BRIEF – Could you print exactly the lines of the listing below, starting at the line that has "D2: schottky MBR340" and ending at the line that has "R2: none -> 27 (N2, N7)", and only those lines?

STUDY MATERIAL –
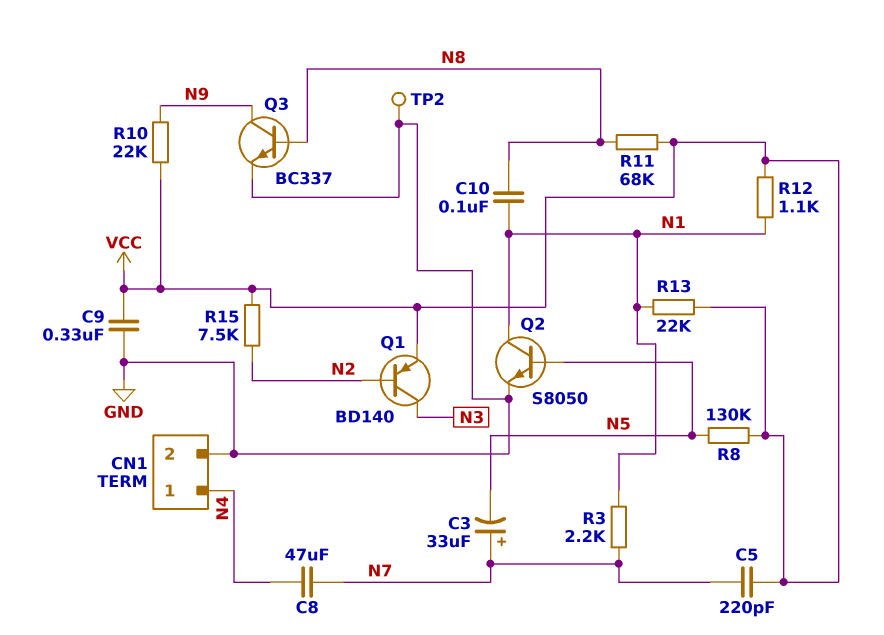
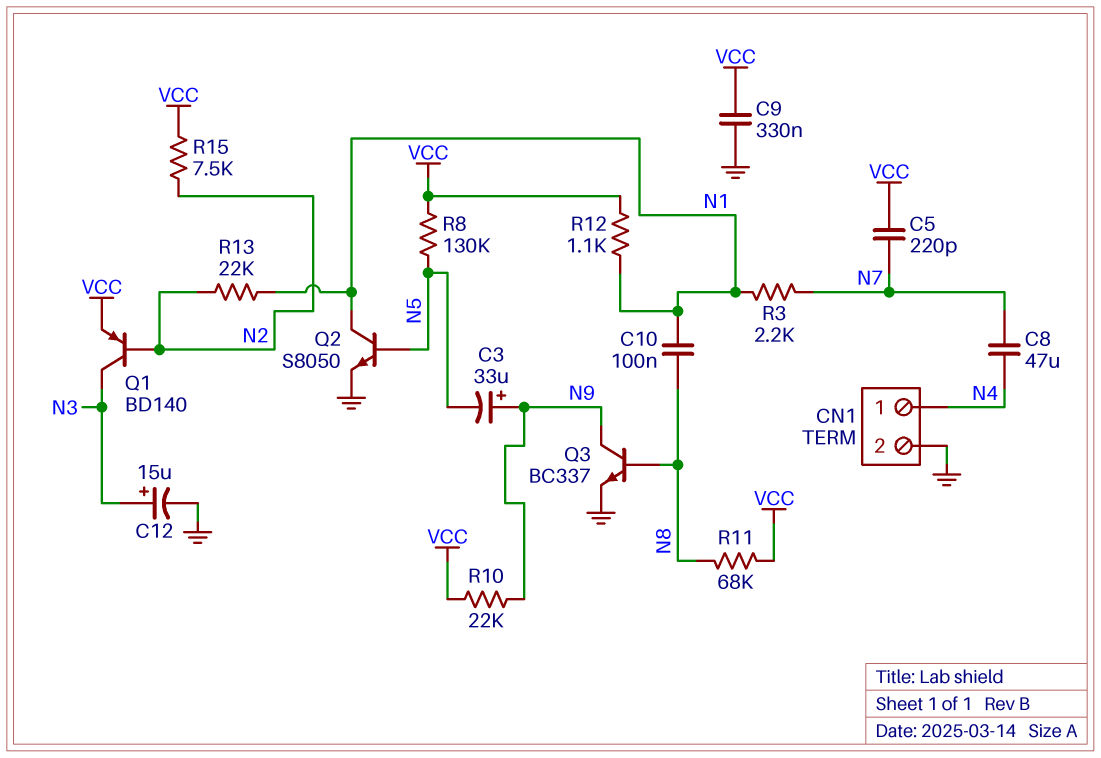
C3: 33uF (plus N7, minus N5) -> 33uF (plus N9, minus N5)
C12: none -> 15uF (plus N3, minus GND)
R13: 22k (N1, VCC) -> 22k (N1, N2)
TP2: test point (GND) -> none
--
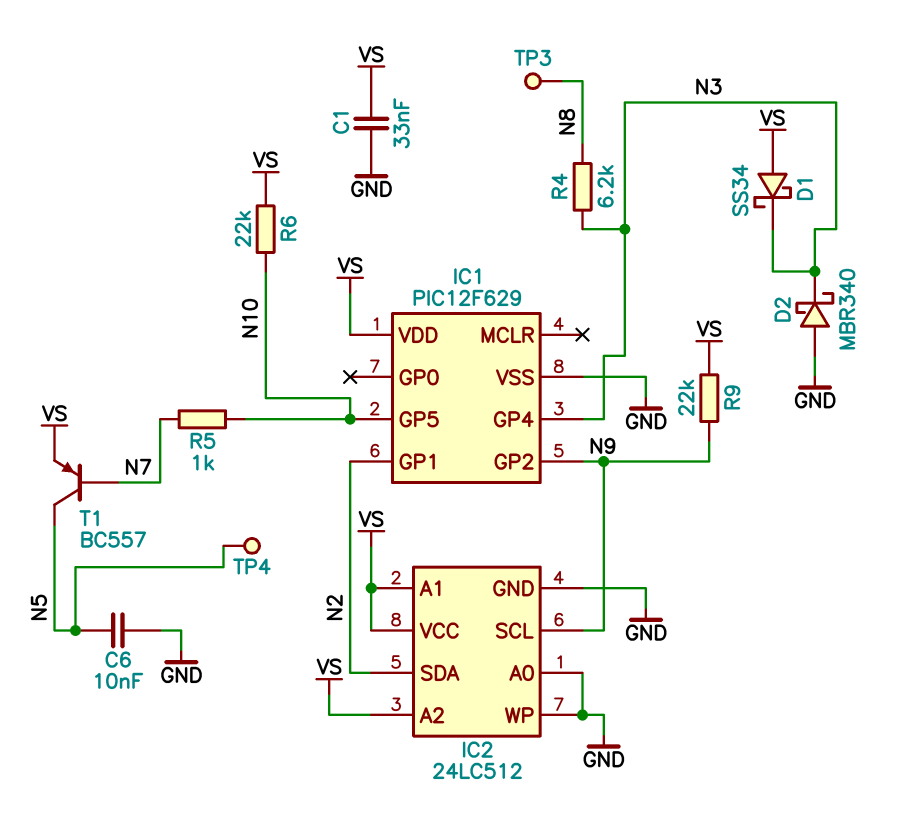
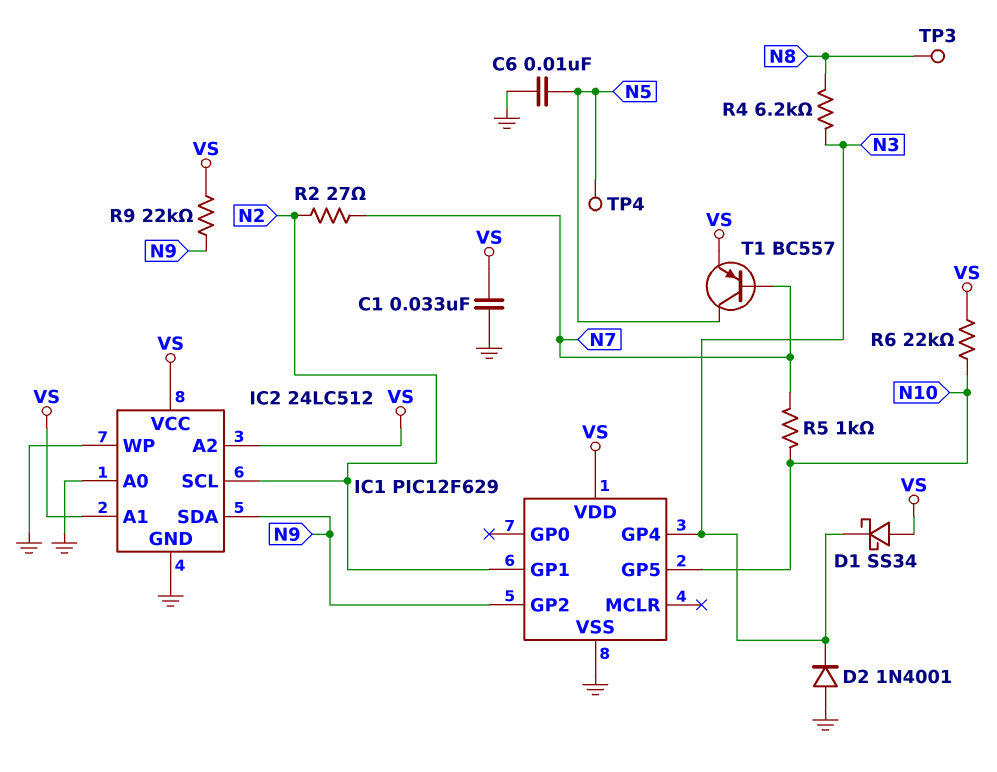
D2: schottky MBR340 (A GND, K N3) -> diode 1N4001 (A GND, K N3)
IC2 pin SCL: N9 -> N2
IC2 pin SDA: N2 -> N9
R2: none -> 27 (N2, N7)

PROBLEM SOLUTION –
D2: schottky MBR340 (A GND, K N3) -> diode 1N4001 (A GND, K N3)
IC2 pin SCL: N9 -> N2
IC2 pin SDA: N2 -> N9
R2: none -> 27 (N2, N7)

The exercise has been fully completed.